EXERCISE BRIEF: Without the images, write out all of the following entries exactly.
-----
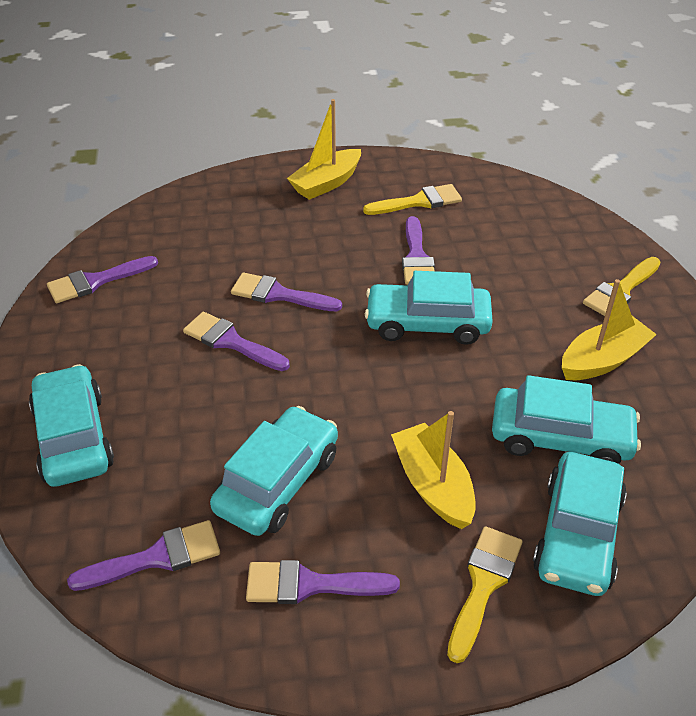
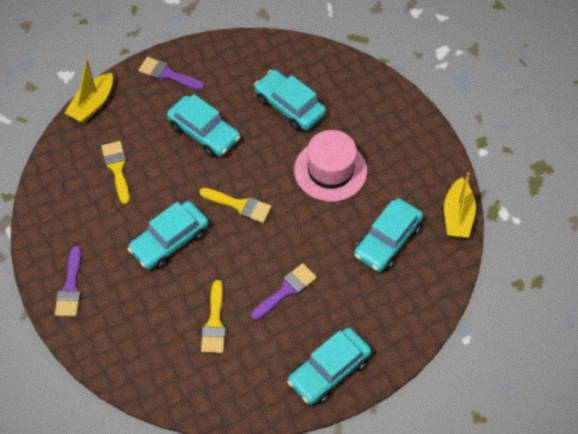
pink hat: 0 -> 1
purple brush: 6 -> 3
yellow boat: 3 -> 2

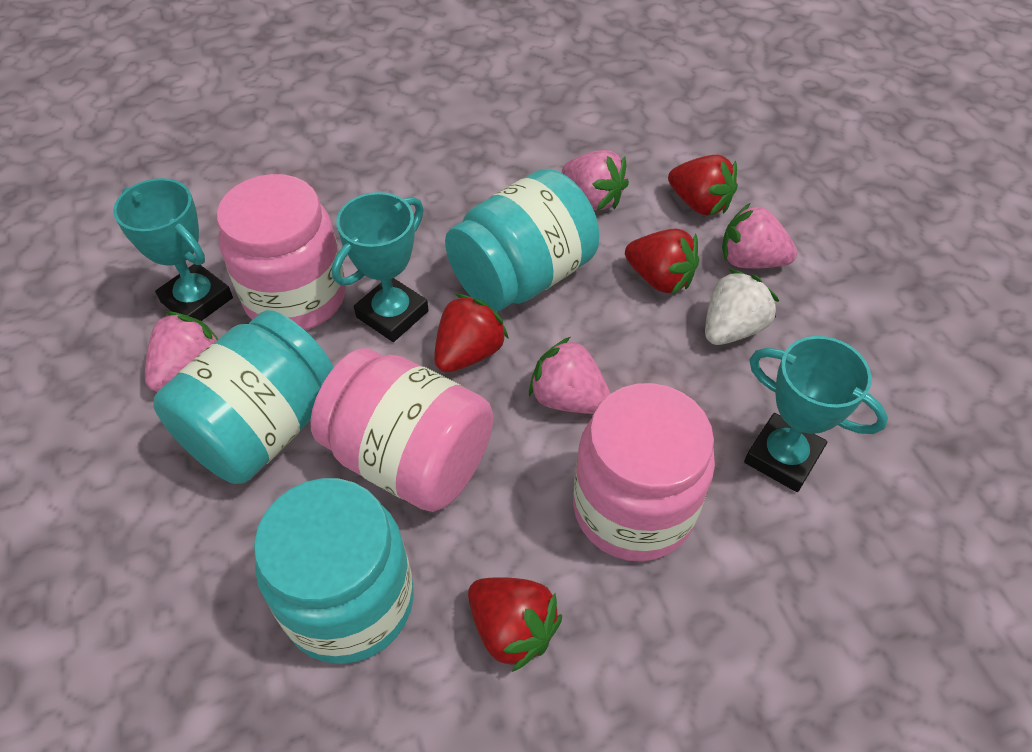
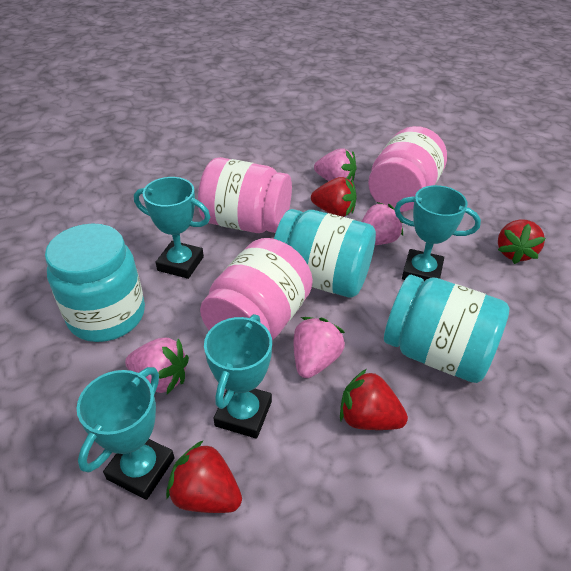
turquoise trophy: 3 -> 4
white strawberry: 1 -> 0

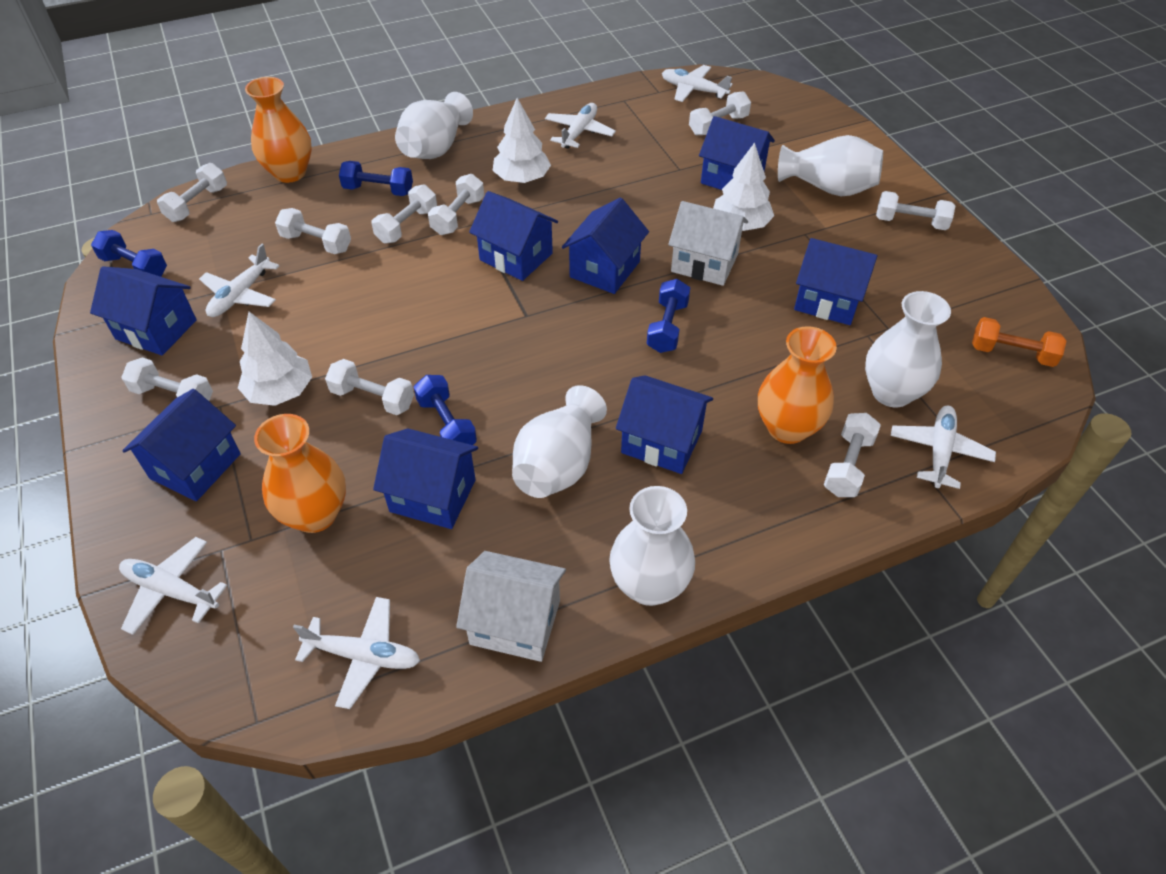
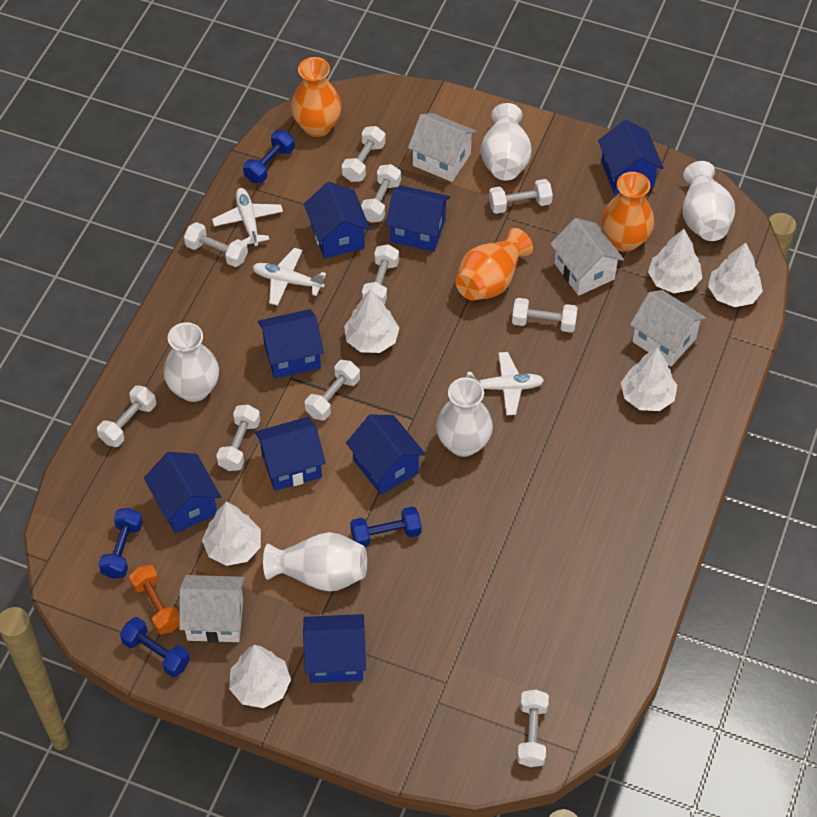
white dumbbell: 9 -> 10
white house: 2 -> 4
white plane: 6 -> 3
white tree: 3 -> 6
-----
EXERCISE RESULT:
pink hat: 0 -> 1
purple brush: 6 -> 3
yellow boat: 3 -> 2

turquoise trophy: 3 -> 4
white strawberry: 1 -> 0

white dumbbell: 9 -> 10
white house: 2 -> 4
white plane: 6 -> 3
white tree: 3 -> 6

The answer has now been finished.